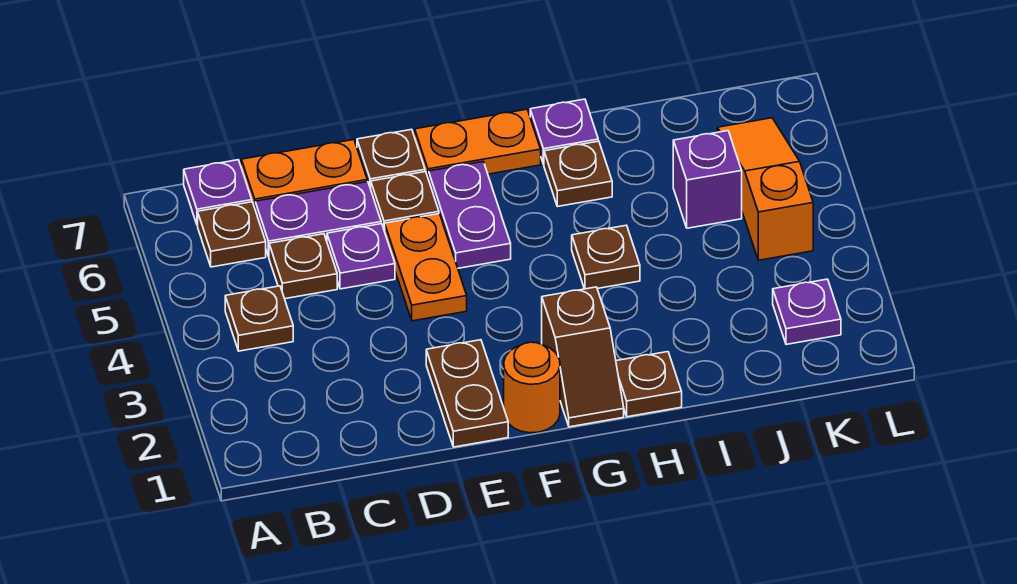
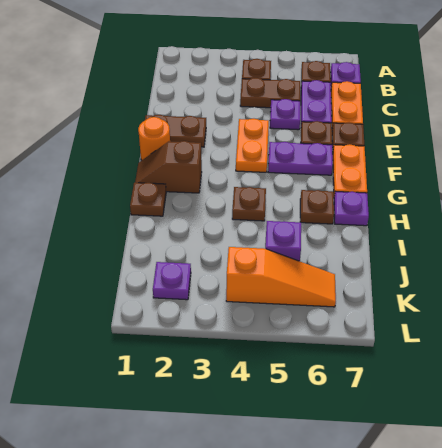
brown plate C5 level 1 -> brown plate C4:C5 level 1
orange plate E4:E5 level 1 -> orange plate E4:F4 level 1

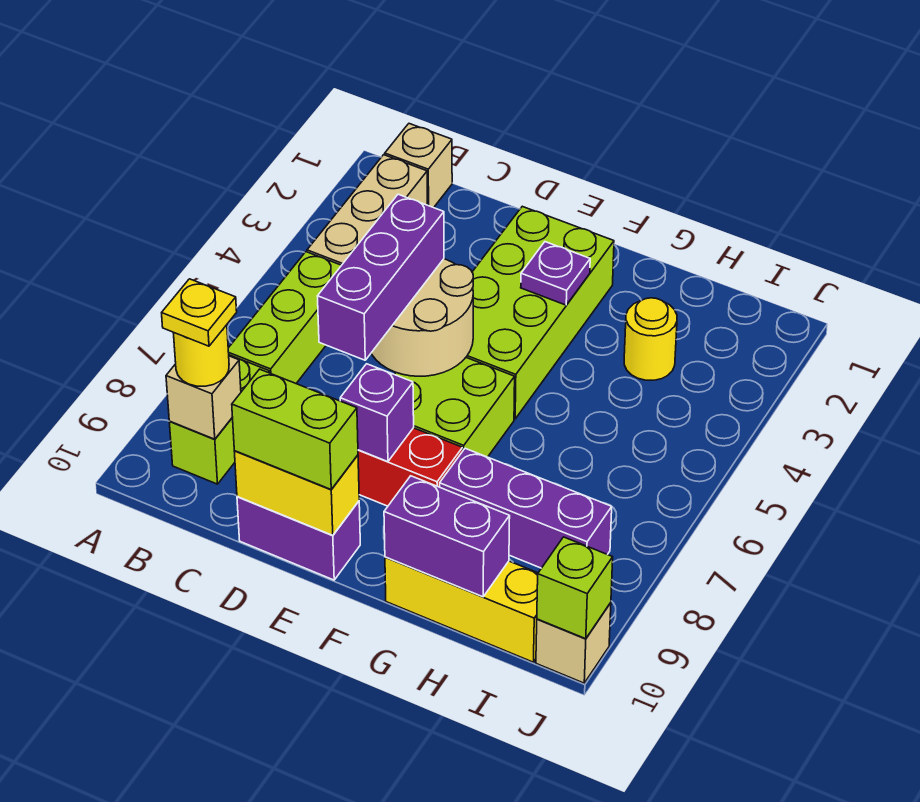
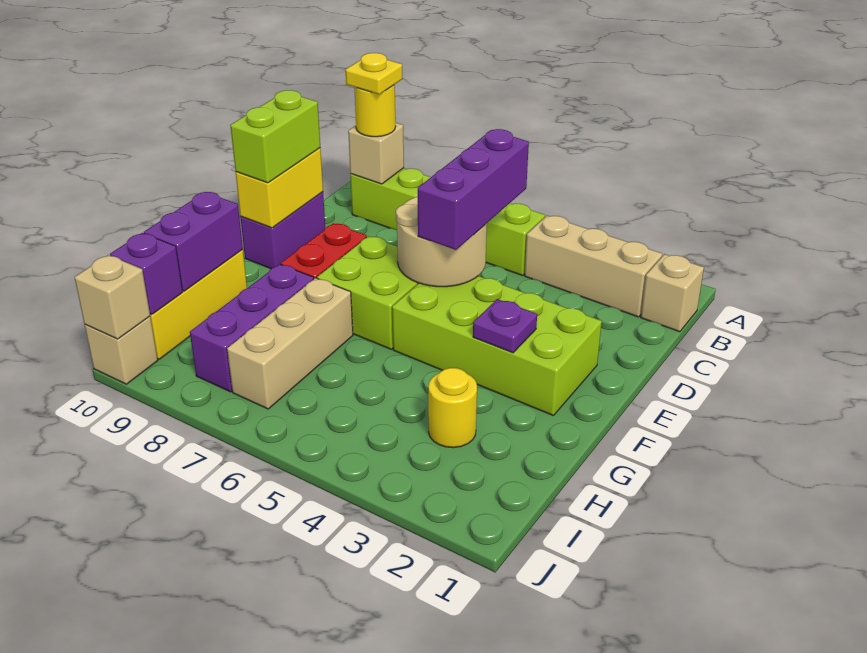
purple brick D5:D7 level 3 -> purple brick C5:E5 level 3
purple brick E8 level 2 -> purple brick I10 level 2
none -> tan brick G7:I7 level 1
lime brick J10 level 2 -> tan brick J10 level 2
________
▶ [What to work on]:
Your reply should be a single number: the count of lines above that include the string "purple".

▶ [Problem solution]:
2